What you have to do: Please copy the items below word for word, all of them, keeping their wording, numbers and punctuation unchanged.

::: Provided information :::

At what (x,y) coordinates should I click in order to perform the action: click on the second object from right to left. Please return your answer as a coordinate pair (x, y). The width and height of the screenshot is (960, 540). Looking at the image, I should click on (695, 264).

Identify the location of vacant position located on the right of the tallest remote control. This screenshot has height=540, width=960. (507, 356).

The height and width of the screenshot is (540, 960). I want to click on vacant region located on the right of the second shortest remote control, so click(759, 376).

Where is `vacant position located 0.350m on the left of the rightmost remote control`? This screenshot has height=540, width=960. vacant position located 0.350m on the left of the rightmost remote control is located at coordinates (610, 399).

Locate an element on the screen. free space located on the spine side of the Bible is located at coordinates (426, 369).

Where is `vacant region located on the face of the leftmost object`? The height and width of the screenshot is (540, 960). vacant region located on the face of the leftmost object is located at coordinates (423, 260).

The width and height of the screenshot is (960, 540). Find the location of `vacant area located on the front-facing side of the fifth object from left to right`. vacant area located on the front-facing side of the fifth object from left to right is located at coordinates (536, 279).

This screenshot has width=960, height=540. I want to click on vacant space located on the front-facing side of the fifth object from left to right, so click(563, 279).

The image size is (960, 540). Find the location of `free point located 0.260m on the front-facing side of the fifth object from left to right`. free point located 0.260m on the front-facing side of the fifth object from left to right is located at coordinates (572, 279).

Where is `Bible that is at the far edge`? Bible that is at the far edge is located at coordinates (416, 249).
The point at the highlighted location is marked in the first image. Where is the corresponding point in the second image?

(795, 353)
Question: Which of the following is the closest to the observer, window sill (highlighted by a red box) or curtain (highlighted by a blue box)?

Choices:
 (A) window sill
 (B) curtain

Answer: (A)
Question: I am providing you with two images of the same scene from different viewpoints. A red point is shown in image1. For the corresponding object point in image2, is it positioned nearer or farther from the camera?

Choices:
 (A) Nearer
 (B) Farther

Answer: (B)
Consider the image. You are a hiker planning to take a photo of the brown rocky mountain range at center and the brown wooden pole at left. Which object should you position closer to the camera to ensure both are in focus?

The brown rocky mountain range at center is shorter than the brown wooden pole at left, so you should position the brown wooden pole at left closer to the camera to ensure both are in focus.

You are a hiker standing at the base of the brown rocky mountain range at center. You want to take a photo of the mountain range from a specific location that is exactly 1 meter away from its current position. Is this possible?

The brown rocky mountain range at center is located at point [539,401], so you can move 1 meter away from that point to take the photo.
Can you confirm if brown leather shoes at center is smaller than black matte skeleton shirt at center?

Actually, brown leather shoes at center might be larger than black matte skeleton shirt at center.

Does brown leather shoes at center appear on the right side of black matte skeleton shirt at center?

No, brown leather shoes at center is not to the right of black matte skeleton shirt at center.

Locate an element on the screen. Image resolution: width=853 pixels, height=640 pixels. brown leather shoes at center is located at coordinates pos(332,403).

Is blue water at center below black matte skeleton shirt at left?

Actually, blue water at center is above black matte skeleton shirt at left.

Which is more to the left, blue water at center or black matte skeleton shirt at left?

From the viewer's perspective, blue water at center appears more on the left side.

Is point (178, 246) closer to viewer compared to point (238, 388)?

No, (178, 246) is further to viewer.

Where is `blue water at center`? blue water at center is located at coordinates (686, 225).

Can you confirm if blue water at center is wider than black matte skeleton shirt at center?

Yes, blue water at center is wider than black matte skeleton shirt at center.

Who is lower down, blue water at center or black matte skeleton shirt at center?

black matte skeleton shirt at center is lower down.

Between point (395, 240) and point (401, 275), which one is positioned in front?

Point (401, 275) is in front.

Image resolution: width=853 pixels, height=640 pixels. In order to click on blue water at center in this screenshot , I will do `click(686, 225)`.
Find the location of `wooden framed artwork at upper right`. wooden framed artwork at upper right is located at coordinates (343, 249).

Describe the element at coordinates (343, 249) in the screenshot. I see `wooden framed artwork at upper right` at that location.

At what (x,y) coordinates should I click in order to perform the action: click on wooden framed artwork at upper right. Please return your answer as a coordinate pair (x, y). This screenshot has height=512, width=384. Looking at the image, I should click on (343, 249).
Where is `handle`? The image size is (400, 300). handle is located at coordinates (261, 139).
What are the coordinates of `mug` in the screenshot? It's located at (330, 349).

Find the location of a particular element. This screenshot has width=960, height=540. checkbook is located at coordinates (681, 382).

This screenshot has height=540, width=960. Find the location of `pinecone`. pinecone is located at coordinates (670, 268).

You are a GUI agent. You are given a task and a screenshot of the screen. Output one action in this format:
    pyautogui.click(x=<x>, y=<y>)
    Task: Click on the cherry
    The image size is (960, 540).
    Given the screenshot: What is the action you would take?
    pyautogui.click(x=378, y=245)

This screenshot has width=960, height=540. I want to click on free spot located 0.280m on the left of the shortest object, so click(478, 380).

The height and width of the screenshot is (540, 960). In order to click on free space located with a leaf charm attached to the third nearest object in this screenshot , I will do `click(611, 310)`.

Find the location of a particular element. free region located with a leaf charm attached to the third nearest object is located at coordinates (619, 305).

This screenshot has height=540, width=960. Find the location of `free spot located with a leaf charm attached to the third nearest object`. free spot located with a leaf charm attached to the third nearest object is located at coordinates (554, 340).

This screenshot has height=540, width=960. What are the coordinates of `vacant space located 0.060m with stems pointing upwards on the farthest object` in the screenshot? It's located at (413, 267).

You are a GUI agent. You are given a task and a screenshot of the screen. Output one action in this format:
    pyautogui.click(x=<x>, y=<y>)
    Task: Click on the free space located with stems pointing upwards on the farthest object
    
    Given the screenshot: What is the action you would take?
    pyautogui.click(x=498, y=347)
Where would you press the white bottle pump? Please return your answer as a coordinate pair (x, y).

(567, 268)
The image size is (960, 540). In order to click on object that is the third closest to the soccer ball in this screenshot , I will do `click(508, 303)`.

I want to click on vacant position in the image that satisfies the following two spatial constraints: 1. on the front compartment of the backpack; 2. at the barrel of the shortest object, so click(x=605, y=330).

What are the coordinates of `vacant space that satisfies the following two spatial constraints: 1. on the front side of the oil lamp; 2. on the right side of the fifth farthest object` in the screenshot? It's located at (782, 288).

:::

Task result:
At what (x,y) coordinates should I click in order to perform the action: click on the second object from right to left. Please return your answer as a coordinate pair (x, y). The width and height of the screenshot is (960, 540). Looking at the image, I should click on (695, 264).

Identify the location of vacant position located on the right of the tallest remote control. This screenshot has height=540, width=960. (507, 356).

The height and width of the screenshot is (540, 960). I want to click on vacant region located on the right of the second shortest remote control, so click(759, 376).

Where is `vacant position located 0.350m on the left of the rightmost remote control`? This screenshot has height=540, width=960. vacant position located 0.350m on the left of the rightmost remote control is located at coordinates (610, 399).

Locate an element on the screen. free space located on the spine side of the Bible is located at coordinates (426, 369).

Where is `vacant region located on the face of the leftmost object`? The height and width of the screenshot is (540, 960). vacant region located on the face of the leftmost object is located at coordinates (423, 260).

The width and height of the screenshot is (960, 540). Find the location of `vacant area located on the front-facing side of the fifth object from left to right`. vacant area located on the front-facing side of the fifth object from left to right is located at coordinates (536, 279).

This screenshot has width=960, height=540. I want to click on vacant space located on the front-facing side of the fifth object from left to right, so click(563, 279).

The image size is (960, 540). Find the location of `free point located 0.260m on the front-facing side of the fifth object from left to right`. free point located 0.260m on the front-facing side of the fifth object from left to right is located at coordinates (572, 279).

Where is `Bible that is at the far edge`? Bible that is at the far edge is located at coordinates (416, 249).
The point at the highlighted location is marked in the first image. Where is the corresponding point in the second image?

(795, 353)
Question: Which of the following is the closest to the observer, window sill (highlighted by a red box) or curtain (highlighted by a blue box)?

Choices:
 (A) window sill
 (B) curtain

Answer: (A)
Question: I am providing you with two images of the same scene from different viewpoints. A red point is shown in image1. For the corresponding object point in image2, is it positioned nearer or farther from the camera?

Choices:
 (A) Nearer
 (B) Farther

Answer: (B)
Consider the image. You are a hiker planning to take a photo of the brown rocky mountain range at center and the brown wooden pole at left. Which object should you position closer to the camera to ensure both are in focus?

The brown rocky mountain range at center is shorter than the brown wooden pole at left, so you should position the brown wooden pole at left closer to the camera to ensure both are in focus.

You are a hiker standing at the base of the brown rocky mountain range at center. You want to take a photo of the mountain range from a specific location that is exactly 1 meter away from its current position. Is this possible?

The brown rocky mountain range at center is located at point [539,401], so you can move 1 meter away from that point to take the photo.
Can you confirm if brown leather shoes at center is smaller than black matte skeleton shirt at center?

Actually, brown leather shoes at center might be larger than black matte skeleton shirt at center.

Does brown leather shoes at center appear on the right side of black matte skeleton shirt at center?

No, brown leather shoes at center is not to the right of black matte skeleton shirt at center.

Locate an element on the screen. Image resolution: width=853 pixels, height=640 pixels. brown leather shoes at center is located at coordinates pos(332,403).

Is blue water at center below black matte skeleton shirt at left?

Actually, blue water at center is above black matte skeleton shirt at left.

Which is more to the left, blue water at center or black matte skeleton shirt at left?

From the viewer's perspective, blue water at center appears more on the left side.

Is point (178, 246) closer to viewer compared to point (238, 388)?

No, (178, 246) is further to viewer.

Where is `blue water at center`? blue water at center is located at coordinates (686, 225).

Can you confirm if blue water at center is wider than black matte skeleton shirt at center?

Yes, blue water at center is wider than black matte skeleton shirt at center.

Who is lower down, blue water at center or black matte skeleton shirt at center?

black matte skeleton shirt at center is lower down.

Between point (395, 240) and point (401, 275), which one is positioned in front?

Point (401, 275) is in front.

Image resolution: width=853 pixels, height=640 pixels. In order to click on blue water at center in this screenshot , I will do `click(686, 225)`.
Find the location of `wooden framed artwork at upper right`. wooden framed artwork at upper right is located at coordinates (343, 249).

Describe the element at coordinates (343, 249) in the screenshot. I see `wooden framed artwork at upper right` at that location.

At what (x,y) coordinates should I click in order to perform the action: click on wooden framed artwork at upper right. Please return your answer as a coordinate pair (x, y). This screenshot has height=512, width=384. Looking at the image, I should click on (343, 249).
Where is `handle`? The image size is (400, 300). handle is located at coordinates (261, 139).
What are the coordinates of `mug` in the screenshot? It's located at (330, 349).

Find the location of a particular element. This screenshot has width=960, height=540. checkbook is located at coordinates (681, 382).

This screenshot has height=540, width=960. Find the location of `pinecone`. pinecone is located at coordinates (670, 268).

You are a GUI agent. You are given a task and a screenshot of the screen. Output one action in this format:
    pyautogui.click(x=<x>, y=<y>)
    Task: Click on the cherry
    The image size is (960, 540).
    Given the screenshot: What is the action you would take?
    pyautogui.click(x=378, y=245)

This screenshot has width=960, height=540. I want to click on free spot located 0.280m on the left of the shortest object, so click(478, 380).

The height and width of the screenshot is (540, 960). In order to click on free space located with a leaf charm attached to the third nearest object in this screenshot , I will do `click(611, 310)`.

Find the location of a particular element. free region located with a leaf charm attached to the third nearest object is located at coordinates (619, 305).

This screenshot has height=540, width=960. Find the location of `free spot located with a leaf charm attached to the third nearest object`. free spot located with a leaf charm attached to the third nearest object is located at coordinates (554, 340).

This screenshot has height=540, width=960. What are the coordinates of `vacant space located 0.060m with stems pointing upwards on the farthest object` in the screenshot? It's located at (413, 267).

You are a GUI agent. You are given a task and a screenshot of the screen. Output one action in this format:
    pyautogui.click(x=<x>, y=<y>)
    Task: Click on the free space located with stems pointing upwards on the farthest object
    
    Given the screenshot: What is the action you would take?
    pyautogui.click(x=498, y=347)
Where would you press the white bottle pump? Please return your answer as a coordinate pair (x, y).

(567, 268)
The image size is (960, 540). In order to click on object that is the third closest to the soccer ball in this screenshot , I will do `click(508, 303)`.

I want to click on vacant position in the image that satisfies the following two spatial constraints: 1. on the front compartment of the backpack; 2. at the barrel of the shortest object, so click(x=605, y=330).

What are the coordinates of `vacant space that satisfies the following two spatial constraints: 1. on the front side of the oil lamp; 2. on the right side of the fifth farthest object` in the screenshot? It's located at (782, 288).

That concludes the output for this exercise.